#### Aim of the task:
In the material below, pictures must be dropped. Repeat exactly, and only, the lines from the line with "red pentagon: (121, 215) -> (112, 253), moved" to the line with "green semicircle: (31, 54)", both ends included.

START Records provided

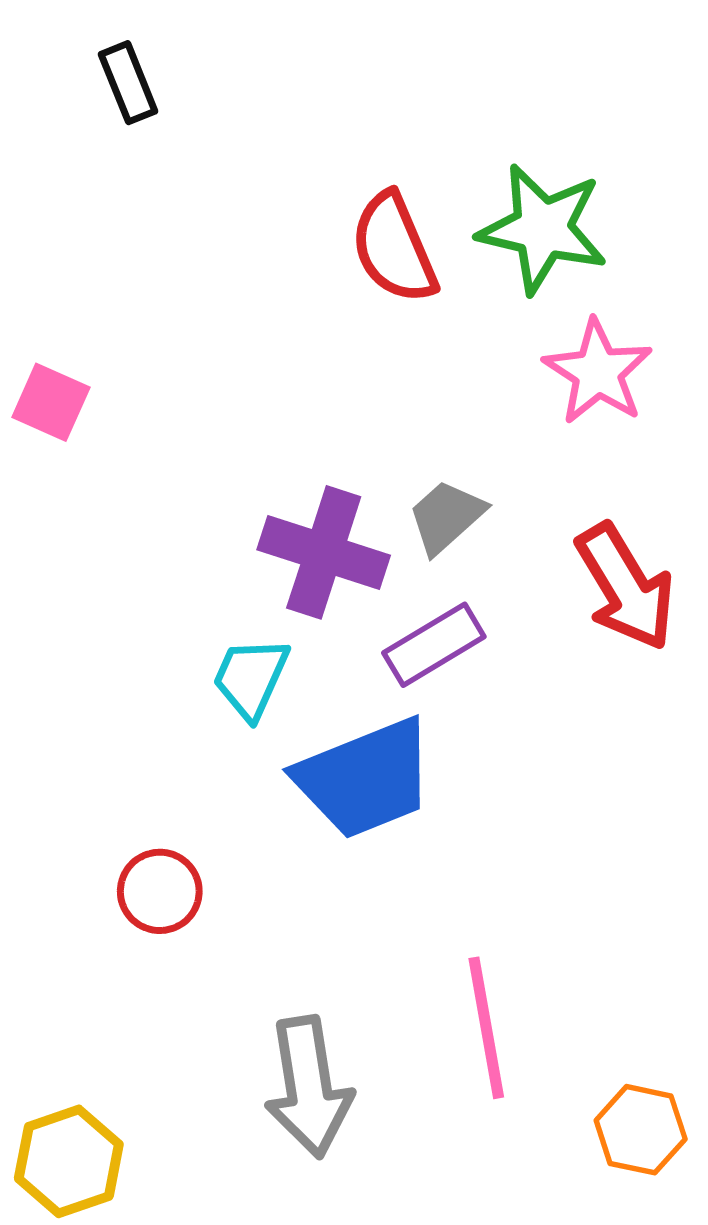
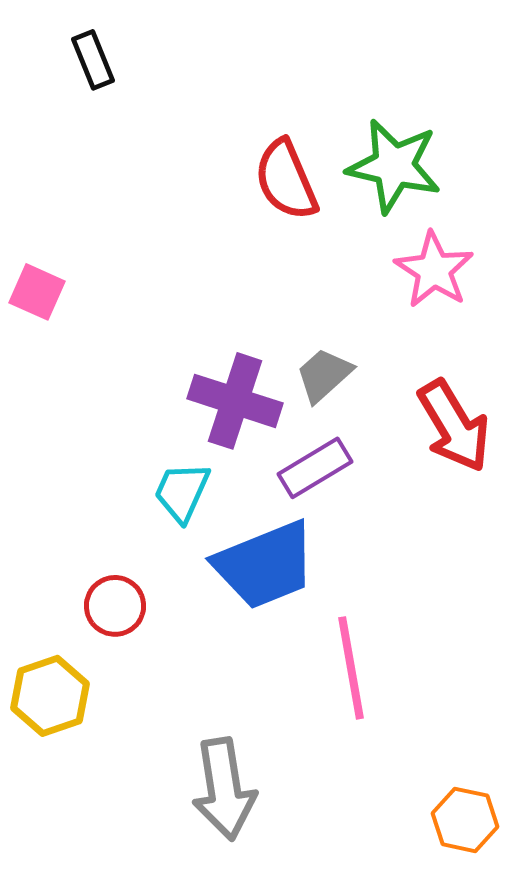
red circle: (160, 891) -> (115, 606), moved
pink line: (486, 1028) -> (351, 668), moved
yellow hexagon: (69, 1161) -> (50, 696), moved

END Records provided
START Records provided

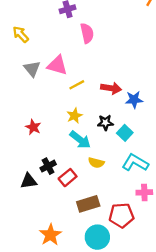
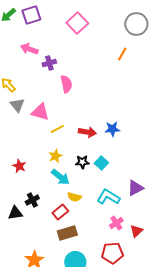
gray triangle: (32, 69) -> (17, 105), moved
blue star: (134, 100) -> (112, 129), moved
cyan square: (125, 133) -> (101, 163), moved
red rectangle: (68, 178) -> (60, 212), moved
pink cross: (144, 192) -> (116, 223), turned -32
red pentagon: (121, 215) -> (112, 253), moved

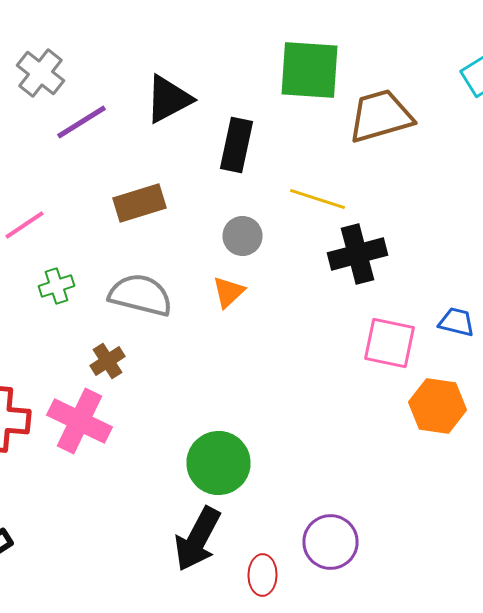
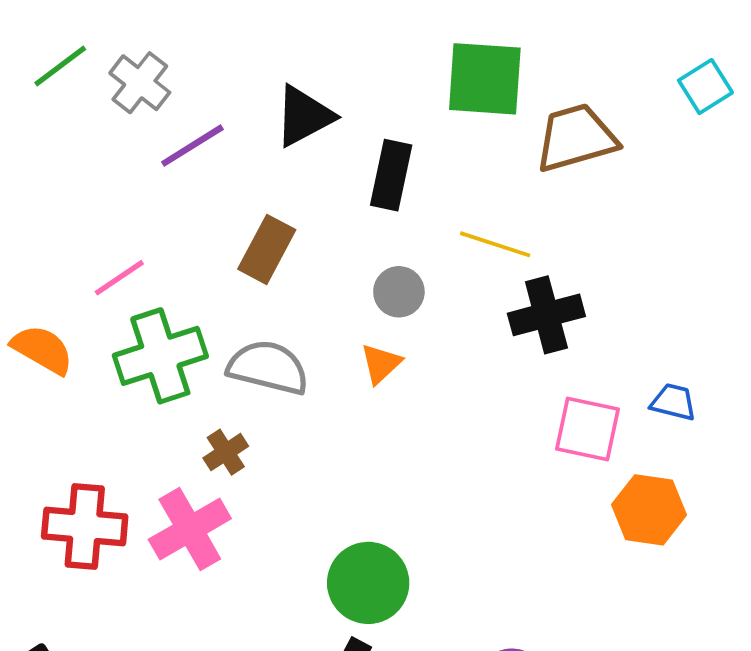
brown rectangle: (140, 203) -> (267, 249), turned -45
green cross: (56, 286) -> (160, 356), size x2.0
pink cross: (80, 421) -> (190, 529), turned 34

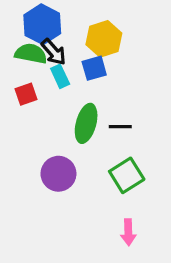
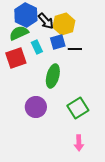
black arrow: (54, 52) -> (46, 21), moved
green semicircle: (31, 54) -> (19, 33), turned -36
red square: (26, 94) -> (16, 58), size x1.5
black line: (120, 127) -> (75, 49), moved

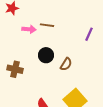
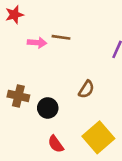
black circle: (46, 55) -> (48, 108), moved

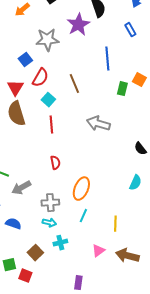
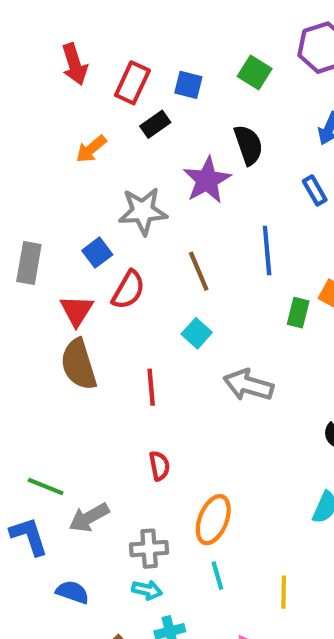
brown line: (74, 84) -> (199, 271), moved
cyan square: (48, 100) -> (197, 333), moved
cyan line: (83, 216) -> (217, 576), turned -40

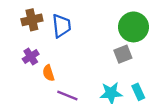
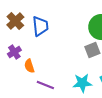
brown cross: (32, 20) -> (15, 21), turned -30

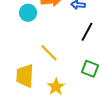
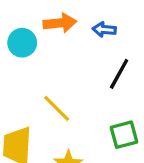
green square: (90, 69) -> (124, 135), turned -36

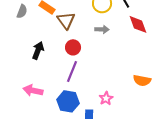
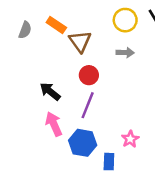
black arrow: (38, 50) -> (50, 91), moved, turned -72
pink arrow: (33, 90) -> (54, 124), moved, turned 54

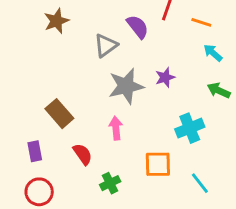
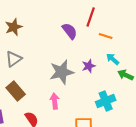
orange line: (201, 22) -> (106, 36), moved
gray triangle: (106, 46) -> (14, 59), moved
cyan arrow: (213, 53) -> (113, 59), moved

END Records provided

#### Written answer:
red pentagon: (121, 215) -> (112, 253), moved

brown rectangle: (140, 203) -> (267, 249), turned -45
green cross: (56, 286) -> (160, 356), size x2.0
pink cross: (80, 421) -> (190, 529), turned 34

black arrow: (54, 52) -> (46, 21), moved
green semicircle: (31, 54) -> (19, 33), turned -36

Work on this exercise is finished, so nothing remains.